Written task
Count the lines in the material below that contain the string "none", and give only that number.

Dataset entries:
==============================
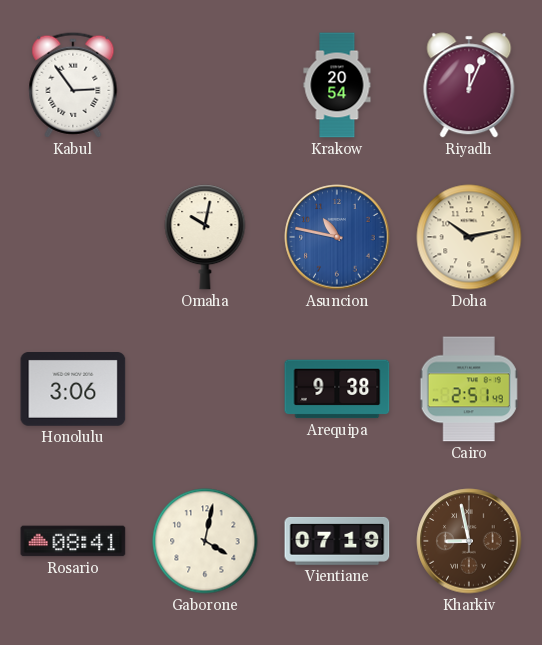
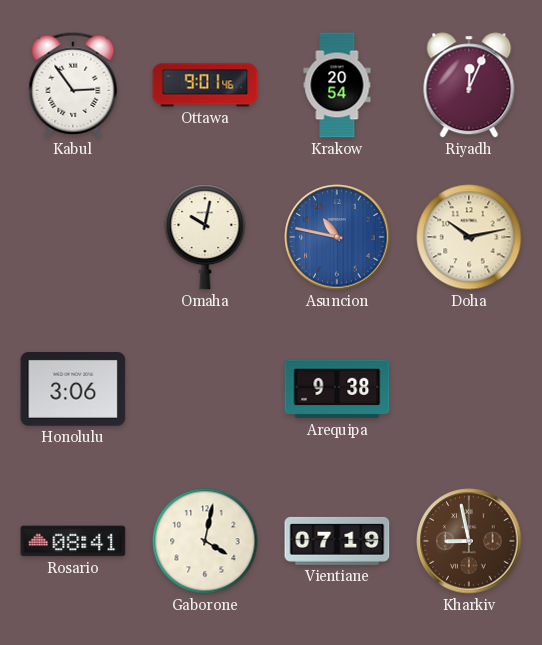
Ottawa: none -> 9:01
Cairo: 2:51 -> none
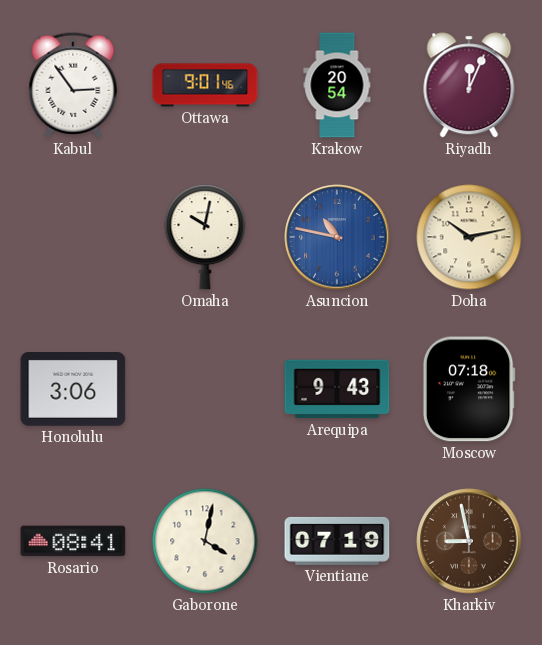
Arequipa: 9:38 -> 9:43
Moscow: none -> 07:18
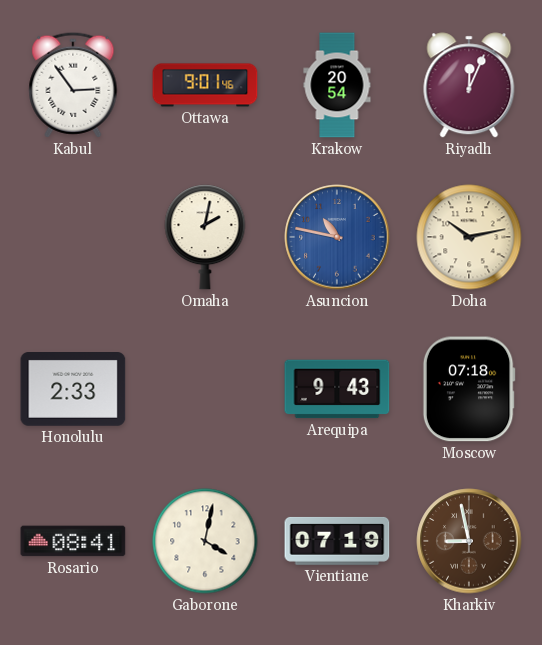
Omaha: 10:02 -> 2:02
Honolulu: 3:06 -> 2:33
==============================
Task output
3